* [The input]:
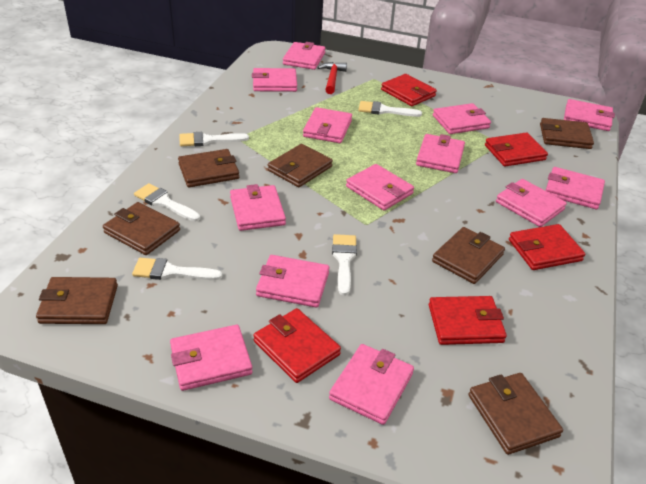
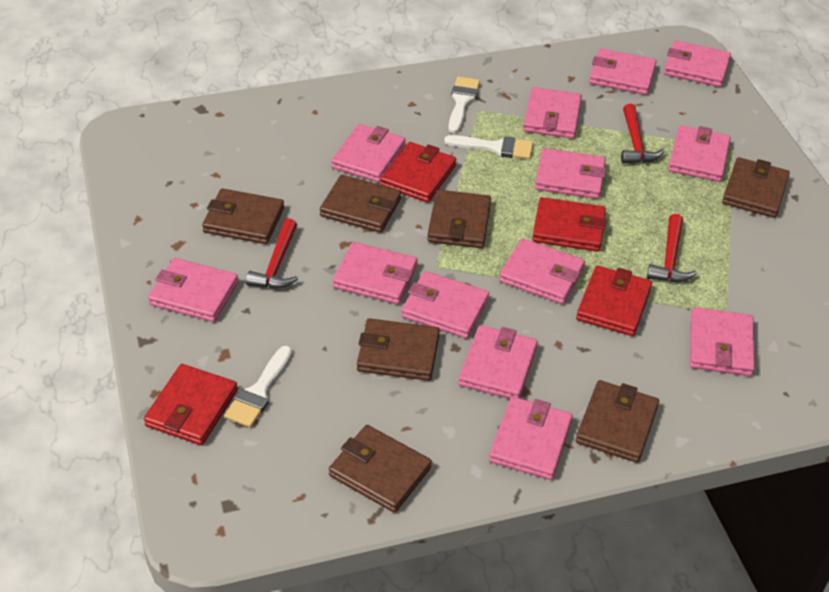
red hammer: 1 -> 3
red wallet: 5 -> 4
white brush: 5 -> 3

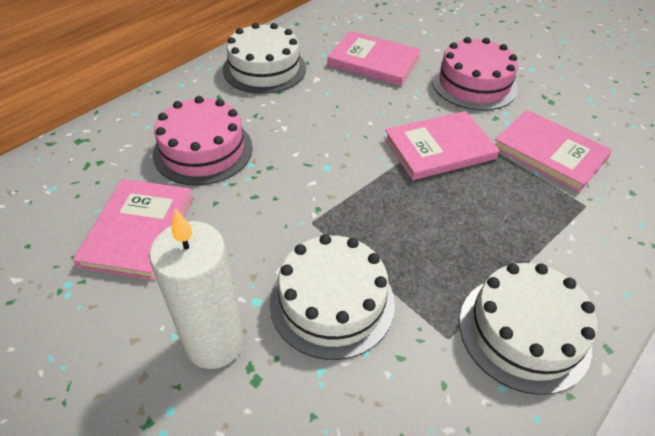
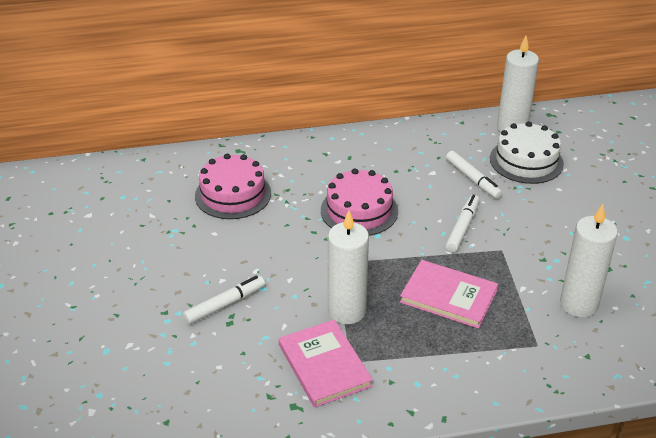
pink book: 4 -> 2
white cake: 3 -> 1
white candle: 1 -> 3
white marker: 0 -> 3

--

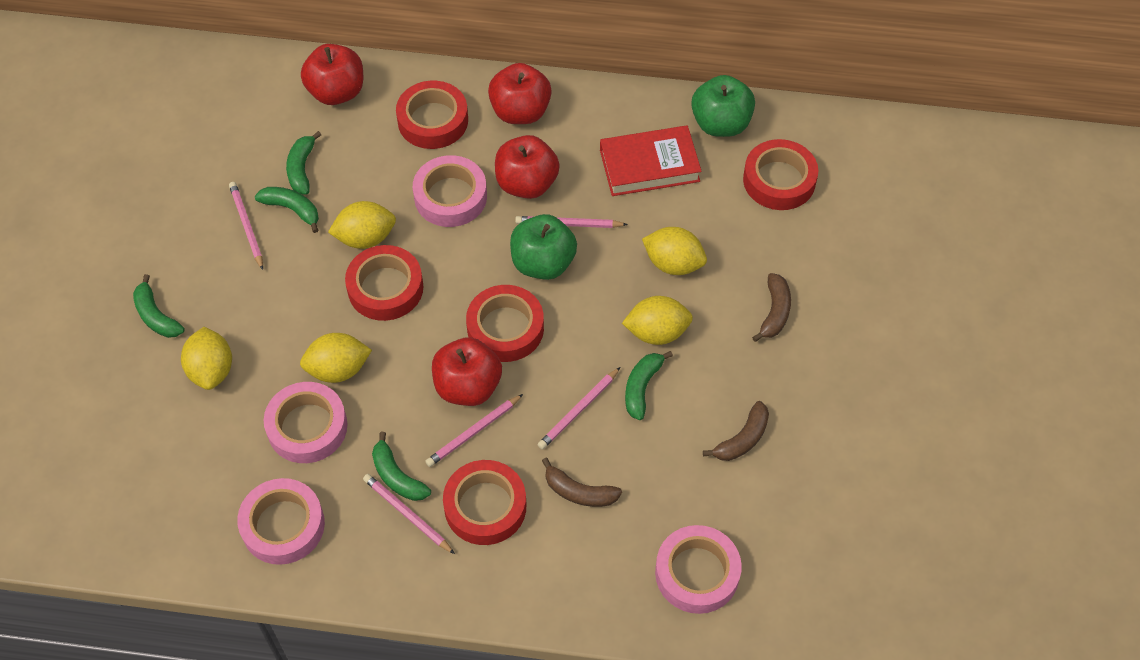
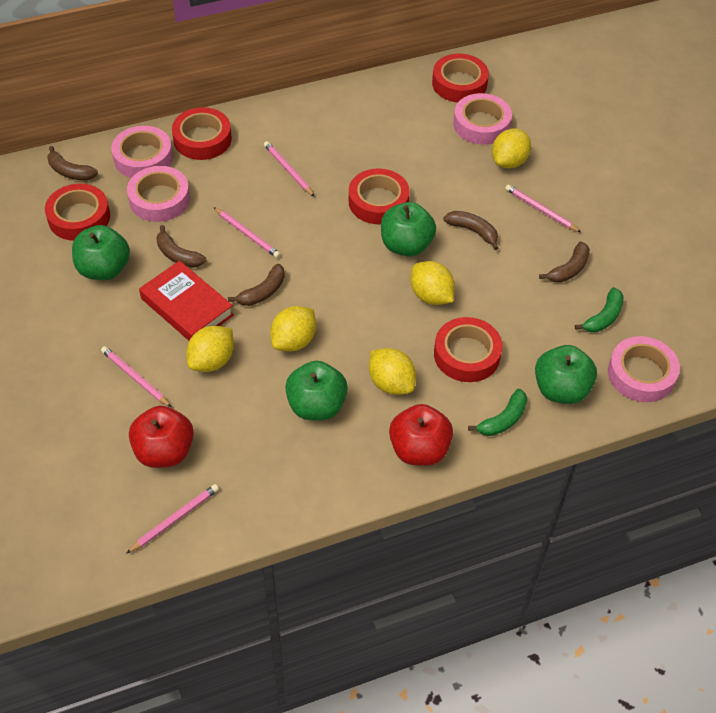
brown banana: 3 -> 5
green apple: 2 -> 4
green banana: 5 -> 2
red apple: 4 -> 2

* [Instructions for the task]: Where the listing above reaches the line that contains "brown banana: 3 -> 5", start retyping, and finish with the line that contains "red apple: 4 -> 2"; reproduce those lines exactly and no others.

* [Answer to the exercise]:
brown banana: 3 -> 5
green apple: 2 -> 4
green banana: 5 -> 2
red apple: 4 -> 2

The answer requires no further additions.